元データ
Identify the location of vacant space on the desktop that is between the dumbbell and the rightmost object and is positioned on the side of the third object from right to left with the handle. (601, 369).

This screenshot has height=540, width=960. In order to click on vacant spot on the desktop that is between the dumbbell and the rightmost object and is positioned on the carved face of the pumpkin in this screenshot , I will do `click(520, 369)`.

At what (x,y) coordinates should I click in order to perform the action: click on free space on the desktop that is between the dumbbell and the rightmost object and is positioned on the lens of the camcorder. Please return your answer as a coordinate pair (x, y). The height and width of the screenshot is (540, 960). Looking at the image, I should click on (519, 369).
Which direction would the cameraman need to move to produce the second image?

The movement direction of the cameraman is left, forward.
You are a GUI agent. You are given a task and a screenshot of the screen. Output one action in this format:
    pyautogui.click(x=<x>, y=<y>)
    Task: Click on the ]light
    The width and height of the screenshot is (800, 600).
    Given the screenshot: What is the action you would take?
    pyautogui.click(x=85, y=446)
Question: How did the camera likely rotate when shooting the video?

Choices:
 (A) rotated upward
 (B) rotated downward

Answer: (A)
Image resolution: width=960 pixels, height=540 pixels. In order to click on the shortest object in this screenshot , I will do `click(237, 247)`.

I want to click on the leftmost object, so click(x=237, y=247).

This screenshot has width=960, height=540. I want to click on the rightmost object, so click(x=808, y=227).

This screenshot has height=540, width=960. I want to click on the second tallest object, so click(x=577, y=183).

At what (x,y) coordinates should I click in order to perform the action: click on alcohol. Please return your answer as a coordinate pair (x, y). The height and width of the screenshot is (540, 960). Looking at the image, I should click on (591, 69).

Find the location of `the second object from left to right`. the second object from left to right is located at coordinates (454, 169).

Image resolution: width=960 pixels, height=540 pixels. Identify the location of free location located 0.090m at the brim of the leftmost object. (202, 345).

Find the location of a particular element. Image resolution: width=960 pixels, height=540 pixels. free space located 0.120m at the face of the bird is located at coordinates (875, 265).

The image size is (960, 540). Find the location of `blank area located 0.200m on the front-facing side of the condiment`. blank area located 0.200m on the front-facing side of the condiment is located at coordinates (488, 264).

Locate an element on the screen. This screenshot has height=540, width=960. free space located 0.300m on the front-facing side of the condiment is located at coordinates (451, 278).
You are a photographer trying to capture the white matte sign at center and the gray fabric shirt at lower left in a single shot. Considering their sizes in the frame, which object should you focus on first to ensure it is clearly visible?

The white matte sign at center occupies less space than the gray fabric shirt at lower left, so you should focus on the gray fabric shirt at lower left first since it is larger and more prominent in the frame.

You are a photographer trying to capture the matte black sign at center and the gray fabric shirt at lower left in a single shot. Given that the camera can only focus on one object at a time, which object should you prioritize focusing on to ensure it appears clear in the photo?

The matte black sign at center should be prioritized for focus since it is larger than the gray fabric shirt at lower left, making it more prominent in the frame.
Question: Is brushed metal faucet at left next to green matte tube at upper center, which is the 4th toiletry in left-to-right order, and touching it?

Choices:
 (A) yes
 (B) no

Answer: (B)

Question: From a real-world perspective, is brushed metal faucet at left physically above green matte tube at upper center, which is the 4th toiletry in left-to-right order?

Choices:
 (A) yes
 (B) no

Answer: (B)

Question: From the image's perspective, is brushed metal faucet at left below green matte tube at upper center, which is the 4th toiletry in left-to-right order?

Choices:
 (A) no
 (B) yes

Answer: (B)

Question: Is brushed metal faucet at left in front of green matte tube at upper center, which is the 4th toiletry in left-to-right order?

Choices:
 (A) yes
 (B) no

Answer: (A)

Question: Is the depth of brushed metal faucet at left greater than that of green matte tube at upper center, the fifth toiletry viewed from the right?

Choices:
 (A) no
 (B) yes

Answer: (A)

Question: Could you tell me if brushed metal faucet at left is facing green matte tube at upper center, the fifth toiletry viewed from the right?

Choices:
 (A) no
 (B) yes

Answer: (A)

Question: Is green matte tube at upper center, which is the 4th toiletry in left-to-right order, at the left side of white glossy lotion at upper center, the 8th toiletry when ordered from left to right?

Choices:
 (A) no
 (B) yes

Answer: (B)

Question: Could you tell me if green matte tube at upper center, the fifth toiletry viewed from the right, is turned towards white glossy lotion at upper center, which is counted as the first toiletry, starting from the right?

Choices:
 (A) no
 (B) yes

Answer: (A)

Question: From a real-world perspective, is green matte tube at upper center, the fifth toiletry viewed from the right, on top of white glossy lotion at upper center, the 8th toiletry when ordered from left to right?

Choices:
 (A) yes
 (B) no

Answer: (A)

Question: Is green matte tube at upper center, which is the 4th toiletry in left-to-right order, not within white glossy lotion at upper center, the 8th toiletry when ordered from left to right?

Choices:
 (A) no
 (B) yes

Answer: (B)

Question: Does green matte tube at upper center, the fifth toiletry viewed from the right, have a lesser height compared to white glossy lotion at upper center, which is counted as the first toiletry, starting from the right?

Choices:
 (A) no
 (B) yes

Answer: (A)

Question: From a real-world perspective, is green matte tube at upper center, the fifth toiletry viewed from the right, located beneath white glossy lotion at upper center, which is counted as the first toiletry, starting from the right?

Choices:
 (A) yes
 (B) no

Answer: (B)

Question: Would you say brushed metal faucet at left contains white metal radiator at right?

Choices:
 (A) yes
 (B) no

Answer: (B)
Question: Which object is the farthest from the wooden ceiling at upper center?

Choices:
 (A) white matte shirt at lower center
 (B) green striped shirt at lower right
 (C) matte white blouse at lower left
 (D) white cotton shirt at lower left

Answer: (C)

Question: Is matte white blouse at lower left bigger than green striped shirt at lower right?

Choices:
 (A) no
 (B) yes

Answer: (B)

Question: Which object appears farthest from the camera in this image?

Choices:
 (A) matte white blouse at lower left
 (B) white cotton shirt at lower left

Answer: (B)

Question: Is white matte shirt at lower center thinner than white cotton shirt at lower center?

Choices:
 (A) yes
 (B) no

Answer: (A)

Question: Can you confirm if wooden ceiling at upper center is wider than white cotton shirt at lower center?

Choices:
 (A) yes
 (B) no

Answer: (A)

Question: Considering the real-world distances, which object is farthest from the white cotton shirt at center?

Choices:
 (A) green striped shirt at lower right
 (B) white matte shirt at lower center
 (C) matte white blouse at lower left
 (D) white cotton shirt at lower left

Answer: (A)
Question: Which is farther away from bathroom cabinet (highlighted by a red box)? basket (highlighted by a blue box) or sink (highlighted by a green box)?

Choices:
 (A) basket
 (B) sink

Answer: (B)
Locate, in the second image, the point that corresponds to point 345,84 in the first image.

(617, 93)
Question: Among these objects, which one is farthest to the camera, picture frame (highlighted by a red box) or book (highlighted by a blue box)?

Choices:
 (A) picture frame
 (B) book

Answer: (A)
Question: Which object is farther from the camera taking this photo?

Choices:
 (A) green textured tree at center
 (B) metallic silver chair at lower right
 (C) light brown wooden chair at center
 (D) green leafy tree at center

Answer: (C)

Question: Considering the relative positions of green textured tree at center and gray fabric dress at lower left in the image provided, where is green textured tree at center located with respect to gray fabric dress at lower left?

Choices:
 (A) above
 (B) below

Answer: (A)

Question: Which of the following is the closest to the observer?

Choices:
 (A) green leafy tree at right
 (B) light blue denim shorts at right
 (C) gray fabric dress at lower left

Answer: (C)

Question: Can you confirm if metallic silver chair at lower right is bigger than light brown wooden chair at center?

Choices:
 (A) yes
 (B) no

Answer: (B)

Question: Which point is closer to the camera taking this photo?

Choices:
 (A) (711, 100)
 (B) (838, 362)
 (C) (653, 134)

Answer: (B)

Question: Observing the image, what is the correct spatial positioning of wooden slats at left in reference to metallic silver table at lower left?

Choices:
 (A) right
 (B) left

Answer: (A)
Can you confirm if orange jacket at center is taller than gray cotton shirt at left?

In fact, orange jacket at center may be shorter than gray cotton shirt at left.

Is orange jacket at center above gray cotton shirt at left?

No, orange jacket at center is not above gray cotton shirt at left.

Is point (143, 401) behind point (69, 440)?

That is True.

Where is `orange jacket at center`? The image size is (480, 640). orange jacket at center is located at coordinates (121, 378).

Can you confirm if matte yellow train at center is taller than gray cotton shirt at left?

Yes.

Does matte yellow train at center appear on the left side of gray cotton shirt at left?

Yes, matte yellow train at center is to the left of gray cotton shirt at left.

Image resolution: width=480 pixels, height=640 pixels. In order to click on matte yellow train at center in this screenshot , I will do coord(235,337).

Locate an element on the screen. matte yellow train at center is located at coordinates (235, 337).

指示文
上の資料を「Question: Observing the」を含む行から書き直し、「Can you confirm if orange」を含む行で終える。「wooden slats」を「wooden boards」に置き換え、ほかは一切変えない。

解答
Question: Observing the image, what is the correct spatial positioning of wooden boards at left in reference to metallic silver table at lower left?

Choices:
 (A) right
 (B) left

Answer: (A)
Can you confirm if orange jacket at center is taller than gray cotton shirt at left?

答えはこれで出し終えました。